- **Work instruction**:
Set down the lines below exactly as they stand, please. Go from the first through the one containing "Someone rotated the Teekanne/schwarz".

- **Listed records**:
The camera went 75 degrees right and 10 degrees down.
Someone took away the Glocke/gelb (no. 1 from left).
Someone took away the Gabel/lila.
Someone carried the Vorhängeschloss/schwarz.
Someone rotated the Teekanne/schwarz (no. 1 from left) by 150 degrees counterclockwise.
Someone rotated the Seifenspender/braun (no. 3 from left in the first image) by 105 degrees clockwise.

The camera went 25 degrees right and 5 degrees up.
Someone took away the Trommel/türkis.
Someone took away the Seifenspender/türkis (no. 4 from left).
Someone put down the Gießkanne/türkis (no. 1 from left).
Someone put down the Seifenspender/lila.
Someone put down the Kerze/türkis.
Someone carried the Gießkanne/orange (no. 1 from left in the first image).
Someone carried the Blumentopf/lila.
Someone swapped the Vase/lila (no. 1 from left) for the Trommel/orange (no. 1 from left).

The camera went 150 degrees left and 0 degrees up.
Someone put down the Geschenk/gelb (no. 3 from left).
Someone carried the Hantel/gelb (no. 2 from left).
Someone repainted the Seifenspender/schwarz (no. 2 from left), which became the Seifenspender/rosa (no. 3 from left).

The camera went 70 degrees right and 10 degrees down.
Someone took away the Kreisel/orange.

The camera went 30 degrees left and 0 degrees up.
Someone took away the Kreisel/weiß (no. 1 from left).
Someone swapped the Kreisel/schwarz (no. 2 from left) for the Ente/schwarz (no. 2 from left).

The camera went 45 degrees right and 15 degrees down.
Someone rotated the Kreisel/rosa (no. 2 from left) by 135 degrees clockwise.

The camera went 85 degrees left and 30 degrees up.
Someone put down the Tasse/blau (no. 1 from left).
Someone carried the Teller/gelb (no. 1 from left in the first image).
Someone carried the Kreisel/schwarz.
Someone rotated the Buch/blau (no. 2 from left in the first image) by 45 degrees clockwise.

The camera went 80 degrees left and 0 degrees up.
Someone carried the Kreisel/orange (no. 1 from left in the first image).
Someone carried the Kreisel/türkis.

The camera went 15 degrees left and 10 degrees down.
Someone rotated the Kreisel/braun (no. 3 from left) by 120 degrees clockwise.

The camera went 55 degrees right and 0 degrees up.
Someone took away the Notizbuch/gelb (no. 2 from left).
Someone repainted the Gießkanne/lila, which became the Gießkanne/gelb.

- **Completed exercise**:
The camera went 75 degrees right and 10 degrees down.
Someone took away the Glocke/gelb (no. 1 from left).
Someone took away the Gabel/lila.
Someone carried the Vorhängeschloss/schwarz.
Someone rotated the Teekanne/schwarz (no. 1 from left) by 150 degrees counterclockwise.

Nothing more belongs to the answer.